> **Exercise instructions**
Starting with the line containing "[schwarz] (322, 517)" and going on through the line containing "[schwarz] (467, 318)", return the lines of the data below exactly, and only those.

Top of Recorded data

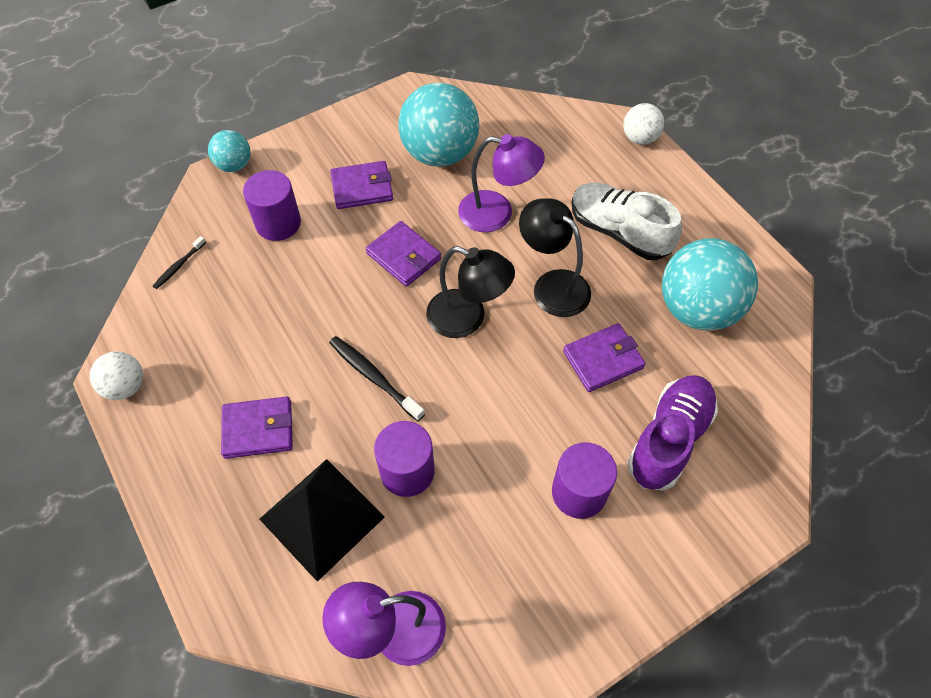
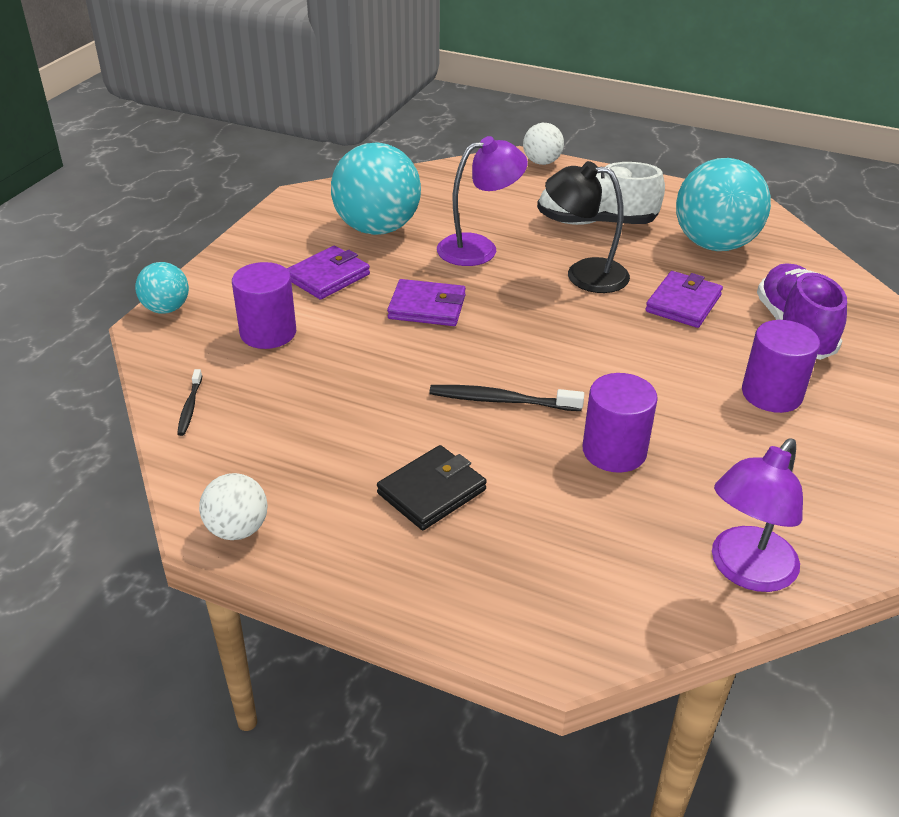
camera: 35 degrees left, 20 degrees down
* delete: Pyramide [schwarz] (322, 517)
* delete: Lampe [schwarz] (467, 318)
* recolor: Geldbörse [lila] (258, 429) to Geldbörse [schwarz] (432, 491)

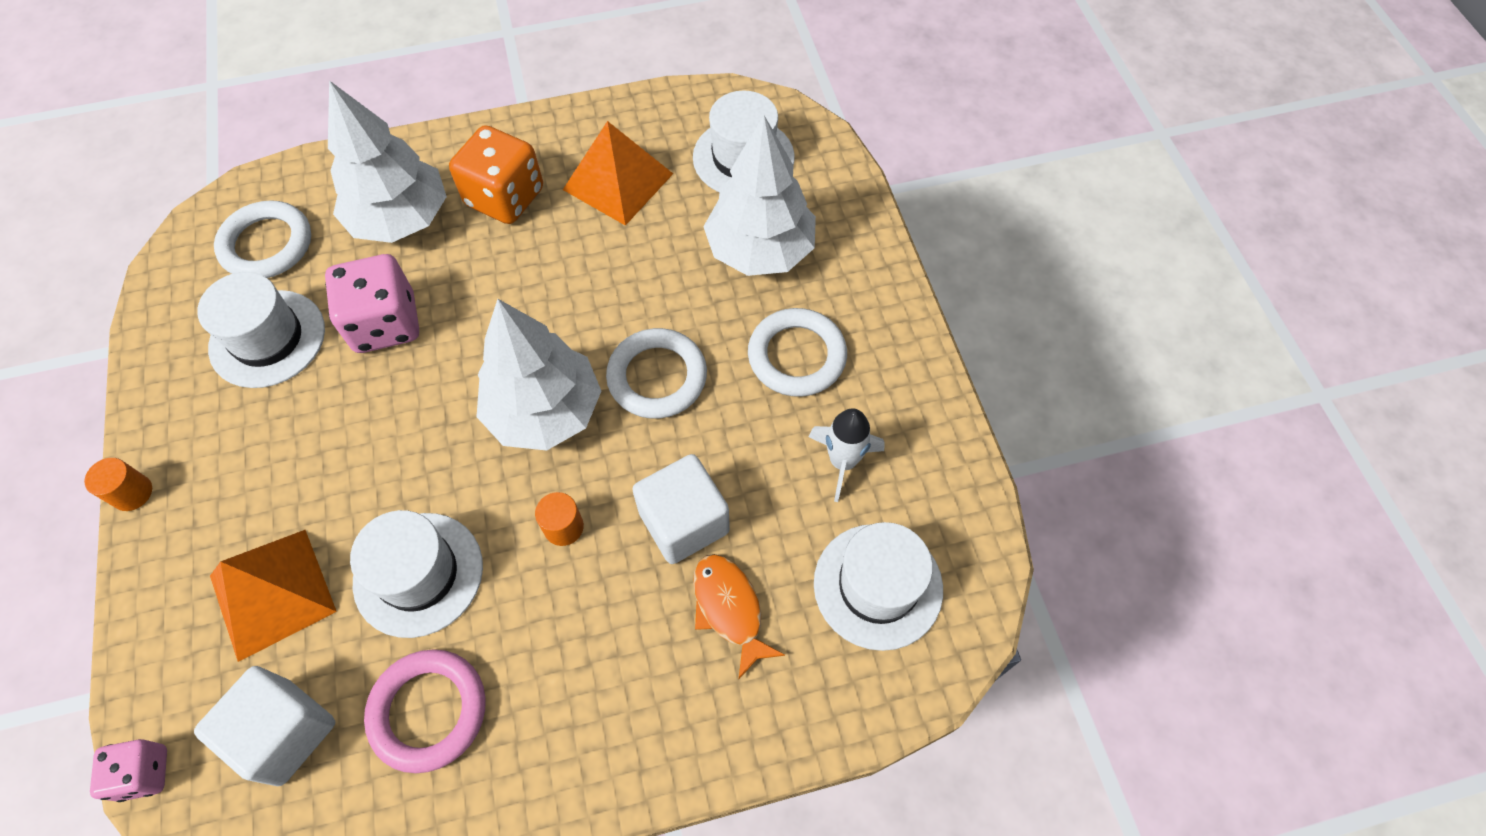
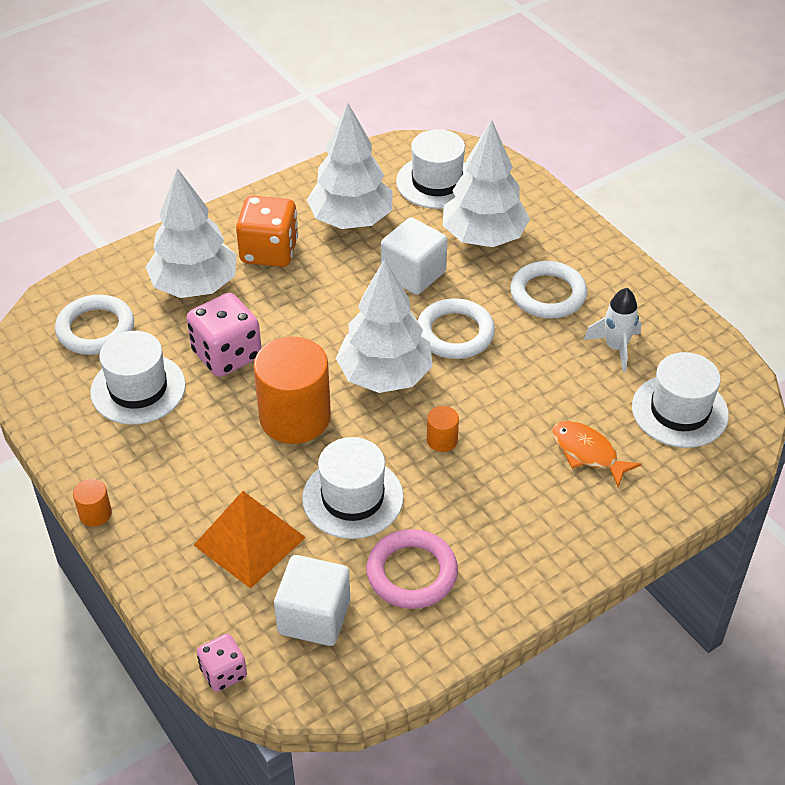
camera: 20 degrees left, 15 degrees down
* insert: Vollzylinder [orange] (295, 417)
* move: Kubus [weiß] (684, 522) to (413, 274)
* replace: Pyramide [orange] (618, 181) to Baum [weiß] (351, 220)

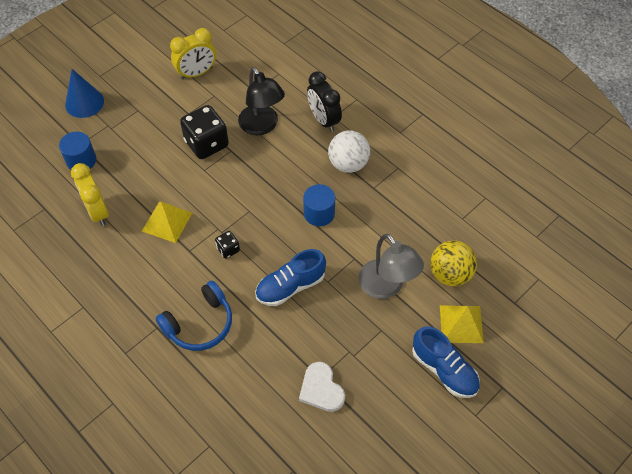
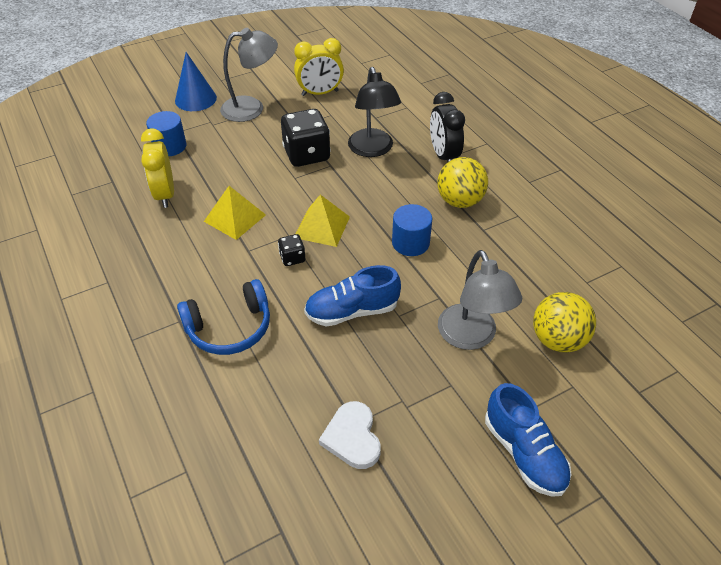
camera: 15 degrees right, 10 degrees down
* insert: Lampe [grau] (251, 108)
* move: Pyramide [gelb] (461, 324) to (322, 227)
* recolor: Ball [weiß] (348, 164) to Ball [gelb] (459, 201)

Bottom of Recorded data
Top of Recorded data

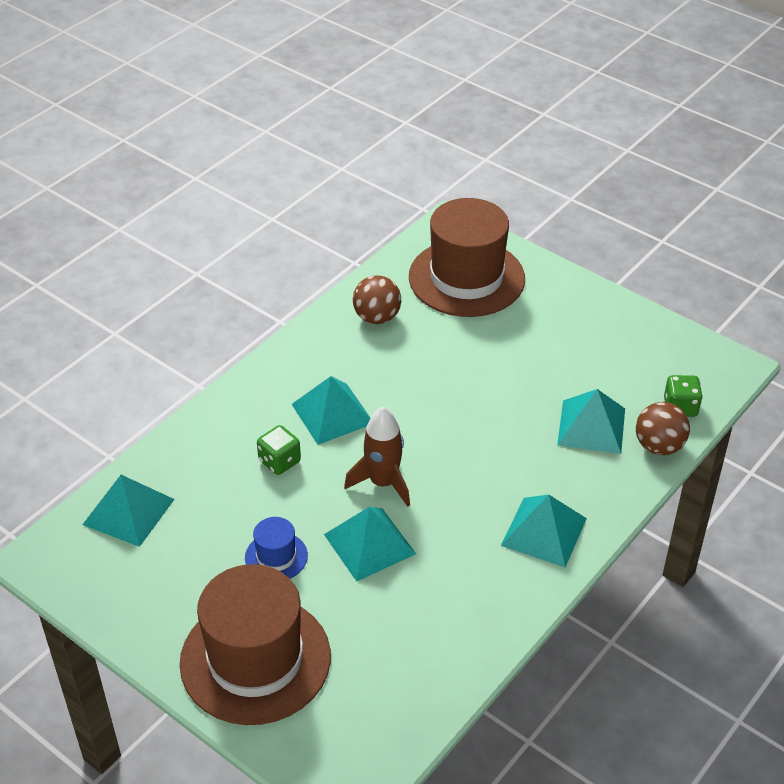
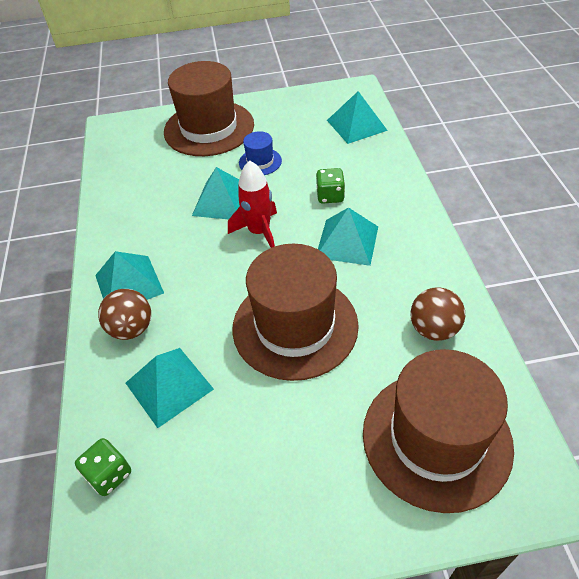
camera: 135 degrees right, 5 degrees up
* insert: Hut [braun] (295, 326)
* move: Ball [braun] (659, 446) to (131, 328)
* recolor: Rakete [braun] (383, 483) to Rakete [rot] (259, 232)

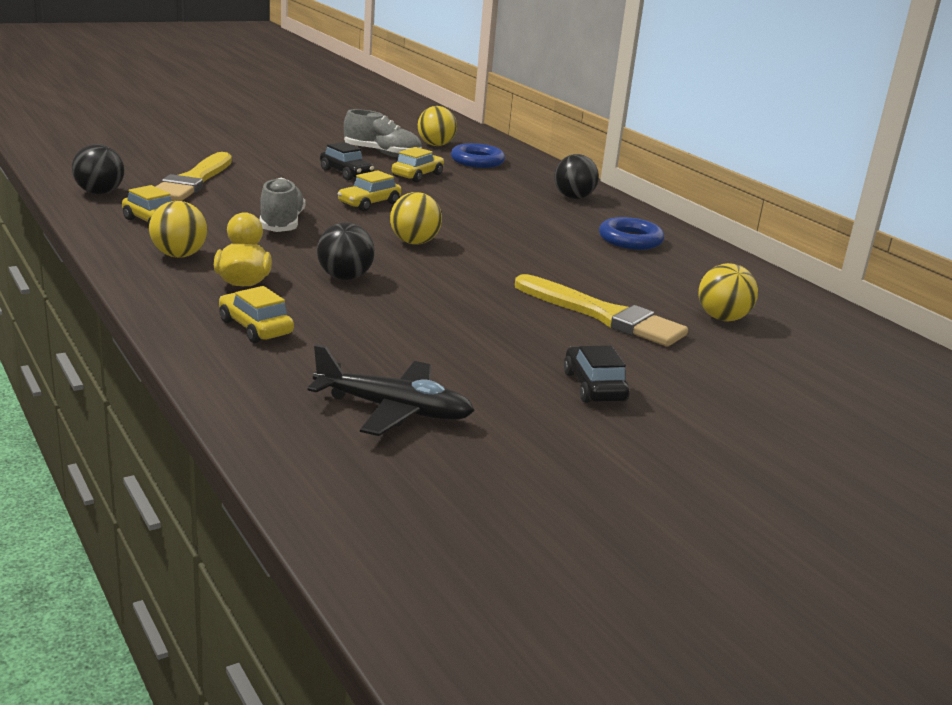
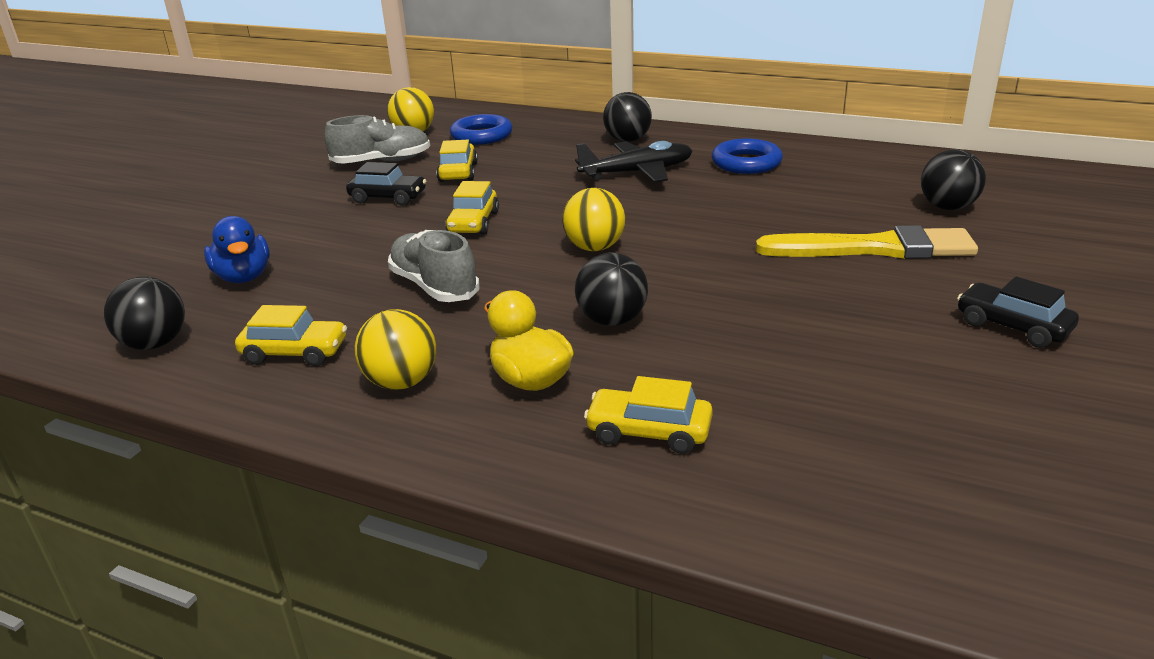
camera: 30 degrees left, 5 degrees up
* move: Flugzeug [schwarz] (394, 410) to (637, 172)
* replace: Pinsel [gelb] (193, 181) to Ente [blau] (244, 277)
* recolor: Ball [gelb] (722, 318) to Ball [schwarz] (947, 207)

Bottom of Recorded data

> **Solution for this problem**
* delete: Pyramide [schwarz] (322, 517)
* delete: Lampe [schwarz] (467, 318)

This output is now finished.